Entries supplied:
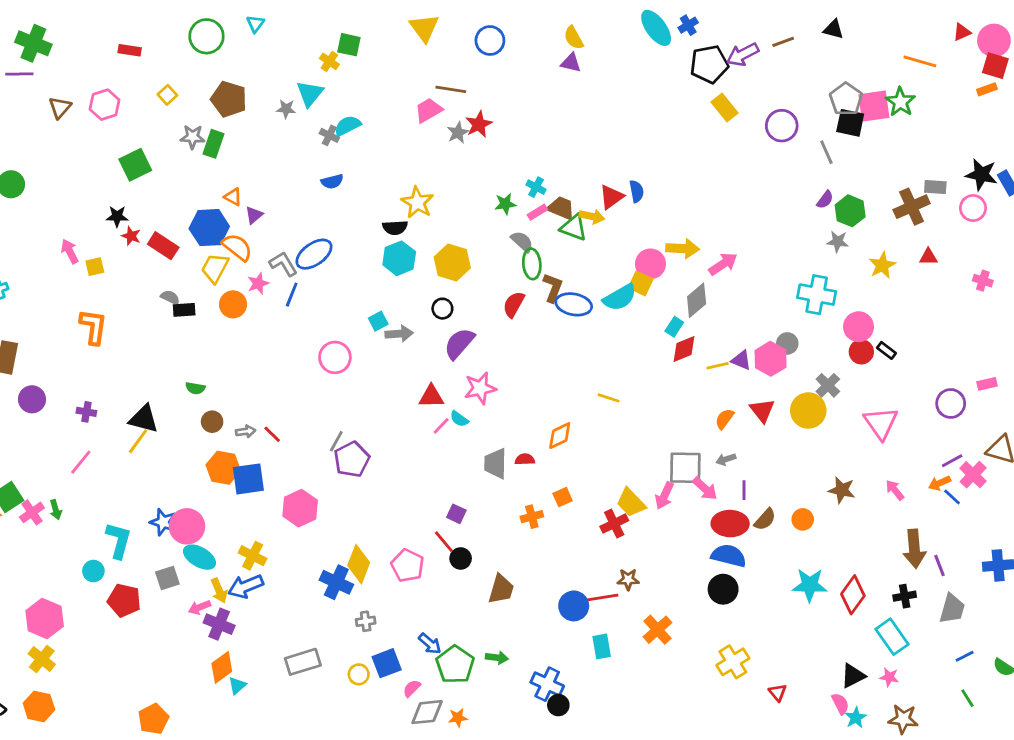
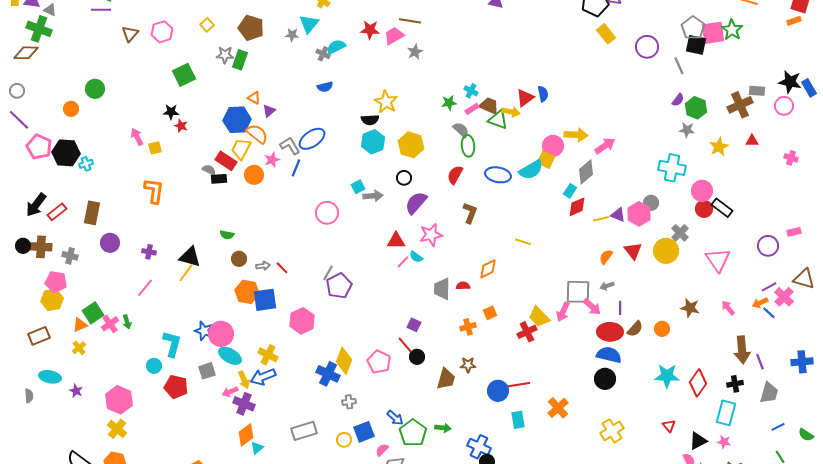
red star: (479, 124) -> (370, 30), moved, turned 30
red rectangle: (163, 246) -> (226, 161), moved
brown L-shape: (553, 288) -> (470, 213), moved
black rectangle: (886, 350) -> (722, 208), size x1.5
brown star: (628, 579) -> (468, 365), moved
cyan rectangle: (892, 637) -> (726, 413), turned 50
red triangle: (778, 693) -> (669, 426), moved

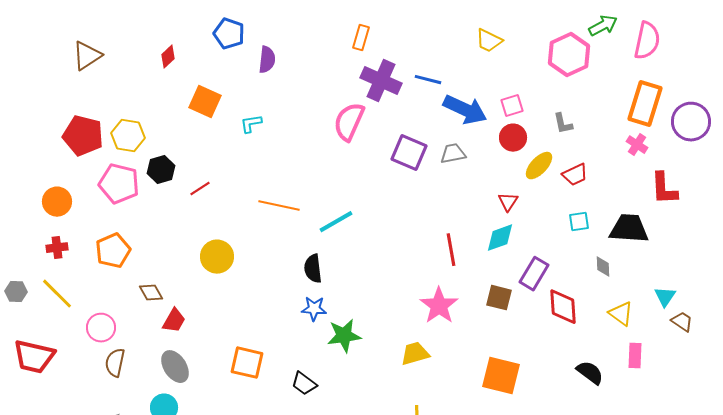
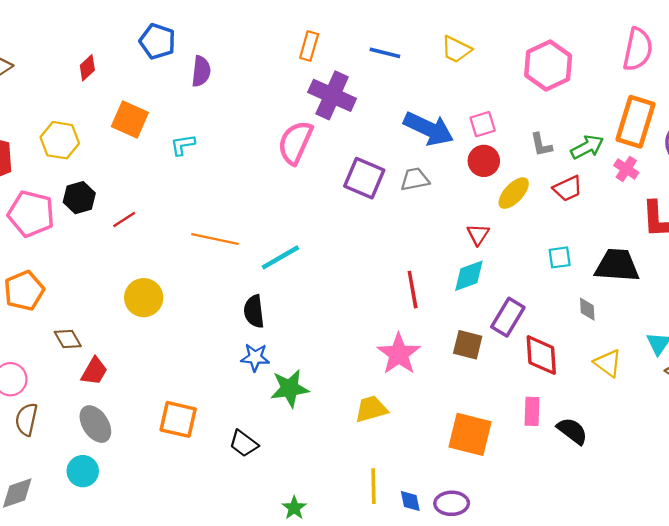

What you will do:
A picture must not appear in the copy. Transcribe exactly the lines from the one with "cyan rectangle: (892, 637)" through the final line of the entries, both included, and no more.

Exercise answer:
cyan rectangle: (892, 637) -> (726, 413), turned 50
red triangle: (778, 693) -> (669, 426), moved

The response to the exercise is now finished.